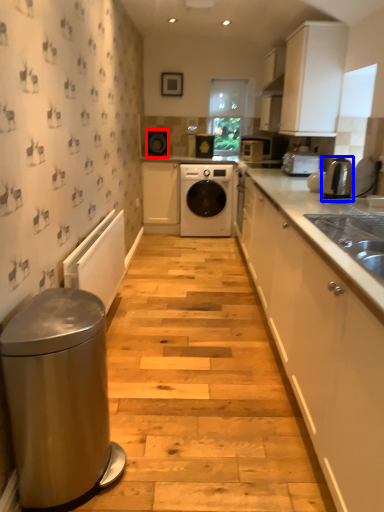
Question: Which object appears farthest to the camera in this image, appliance (highlighted by a red box) or home appliance (highlighted by a blue box)?

Choices:
 (A) appliance
 (B) home appliance

Answer: (A)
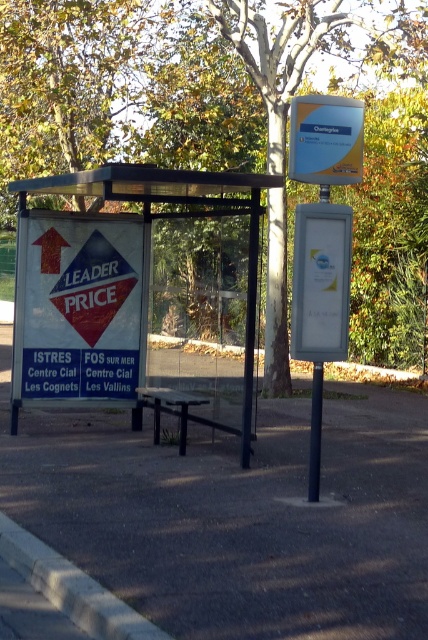
Which of these two, white plastic sign at center or black plastic pole at center, stands shorter?

black plastic pole at center is shorter.

The image size is (428, 640). Describe the element at coordinates (321, 241) in the screenshot. I see `white plastic sign at center` at that location.

Where is `white plastic sign at center`? white plastic sign at center is located at coordinates (321, 241).

Who is lower down, white plastic bus stop at center or white paper sign at left?

Positioned lower is white paper sign at left.

Based on the photo, does white plastic bus stop at center have a lesser height compared to white paper sign at left?

In fact, white plastic bus stop at center may be taller than white paper sign at left.

Does point (149, 392) come farther from viewer compared to point (26, 285)?

No.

#####

TASK STATEMENT: Copy every row above word for word, leaving out the pictures.

WORKED ANSWER:
Question: Which object appears farthest to the camera in this image, appliance (highlighted by a red box) or home appliance (highlighted by a blue box)?

Choices:
 (A) appliance
 (B) home appliance

Answer: (A)
Which of these two, white plastic sign at center or black plastic pole at center, stands shorter?

black plastic pole at center is shorter.

The image size is (428, 640). Describe the element at coordinates (321, 241) in the screenshot. I see `white plastic sign at center` at that location.

Where is `white plastic sign at center`? white plastic sign at center is located at coordinates (321, 241).

Who is lower down, white plastic bus stop at center or white paper sign at left?

Positioned lower is white paper sign at left.

Based on the photo, does white plastic bus stop at center have a lesser height compared to white paper sign at left?

In fact, white plastic bus stop at center may be taller than white paper sign at left.

Does point (149, 392) come farther from viewer compared to point (26, 285)?

No.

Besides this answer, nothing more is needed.